**To do:** Show each line of the data below that has the string "plus" in it.

Revision tracking records:
◇ ◇ ◇

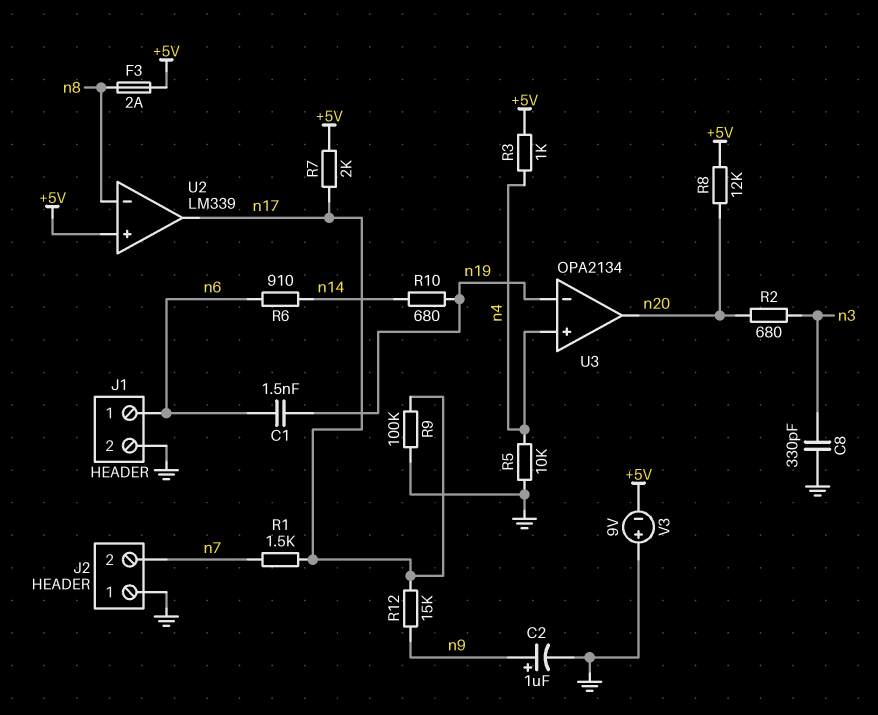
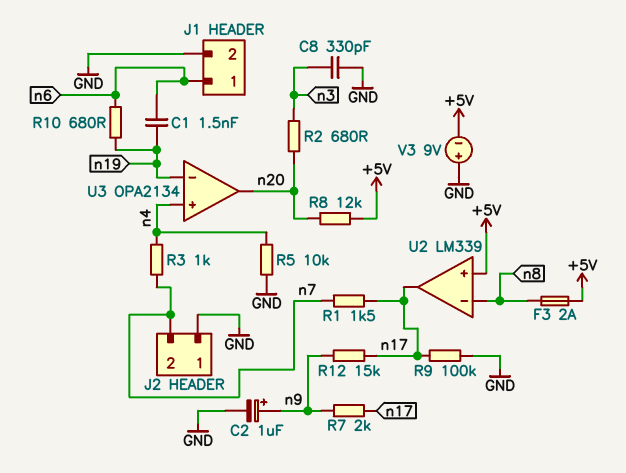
R3: 1k (+5V, n4) -> 1k (n4, n7)
R6: 910 (n6, n14) -> none
R7: 2k (+5V, n17) -> 2k (n9, n17)
R10: 680 (n14, n19) -> 680 (n6, n19)

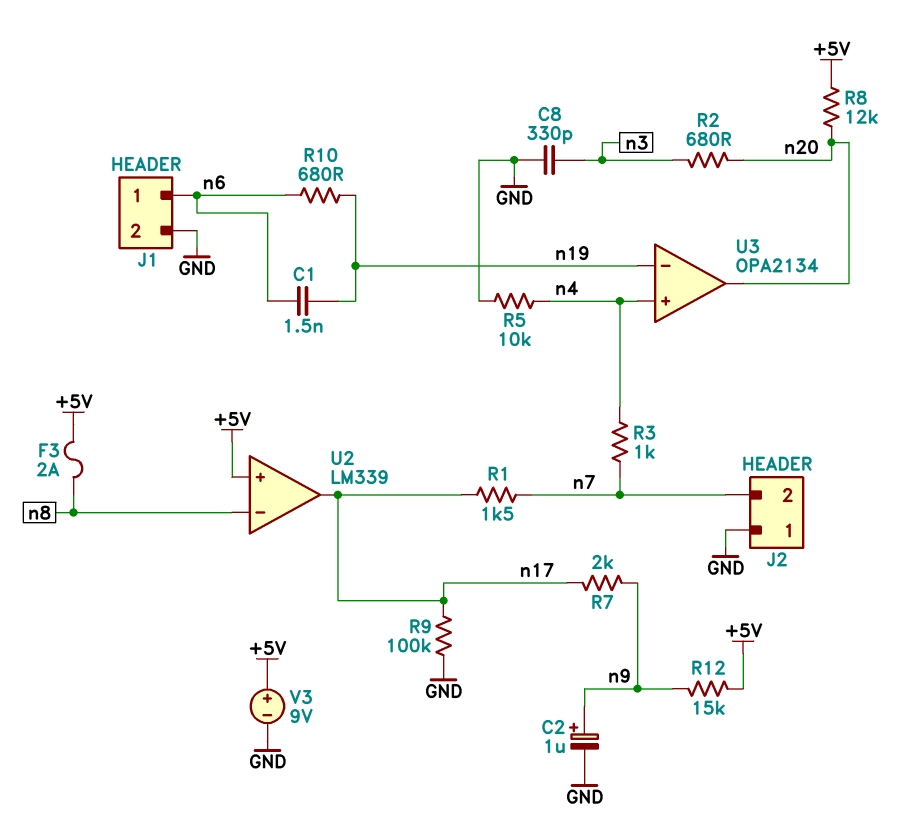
R12: 15k (n9, n17) -> 15k (+5V, n9)
V3: 9V (plus GND, minus +5V) -> 9V (plus +5V, minus GND)

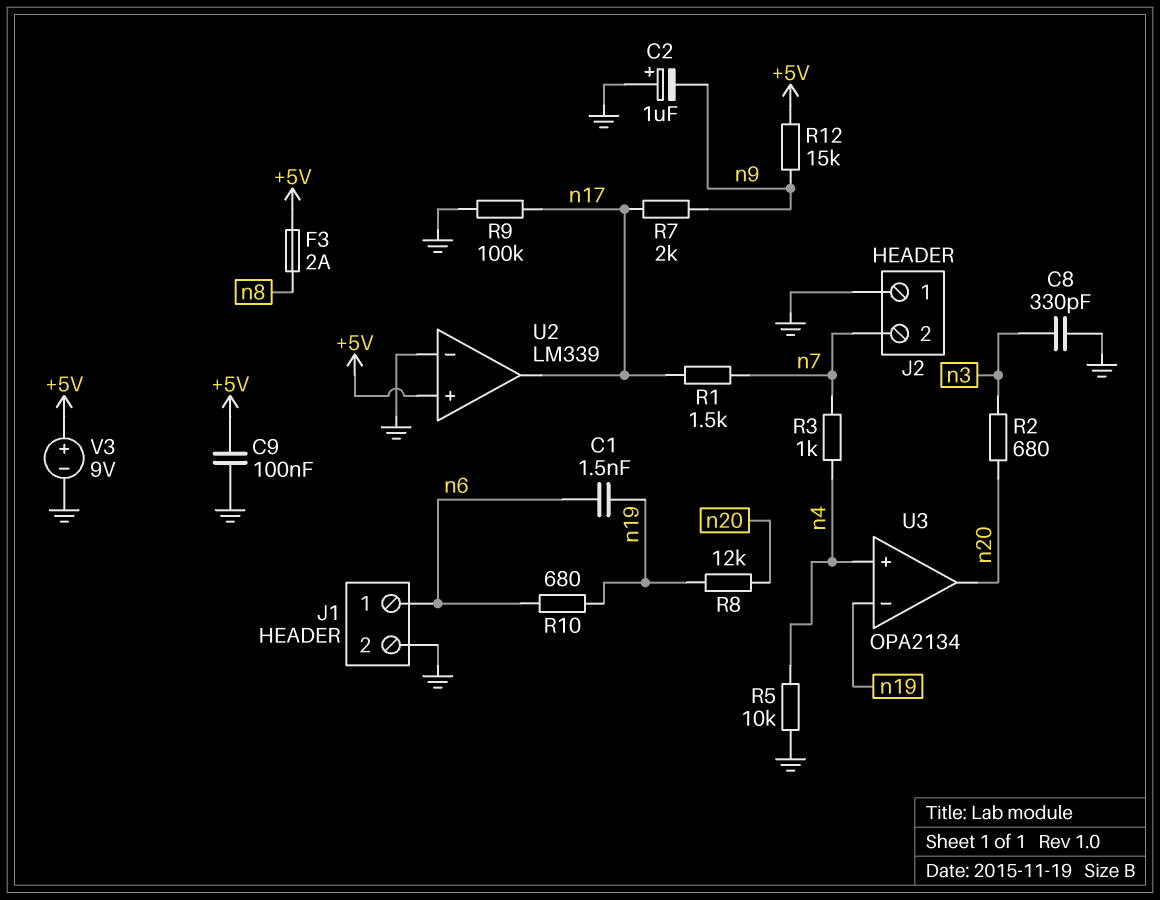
C2: 1uF (plus n9, minus GND) -> 1uF (plus GND, minus n9)
C9: none -> 100nF (+5V, GND)
R8: 12k (+5V, n20) -> 12k (n19, n20)
U2 pin in-: n8 -> GND

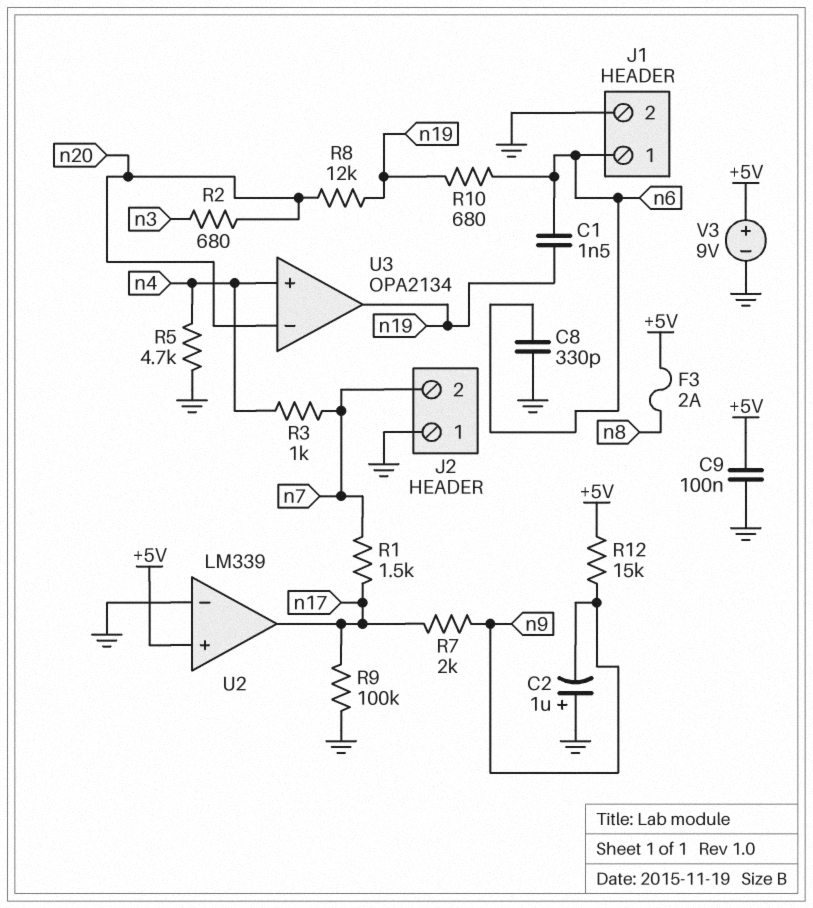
C8: 330pF (GND, n3) -> 330pF (GND, n6)
R5: 10k (GND, n4) -> 4.7k (GND, n4)
U3 pin in-: n19 -> n20
U3 pin out: n20 -> n19

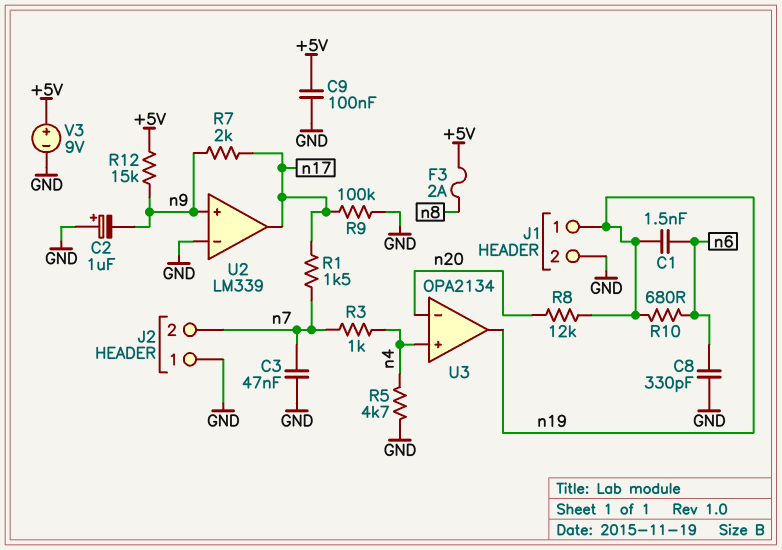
C3: none -> 47nF (GND, n7)
J1 pin 1: n6 -> n19
R2: 680 (n3, n20) -> none
U2 pin in+: +5V -> n9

◇ ◇ ◇

**Response to the exercise:**
V3: 9V (plus GND, minus +5V) -> 9V (plus +5V, minus GND)
C2: 1uF (plus n9, minus GND) -> 1uF (plus GND, minus n9)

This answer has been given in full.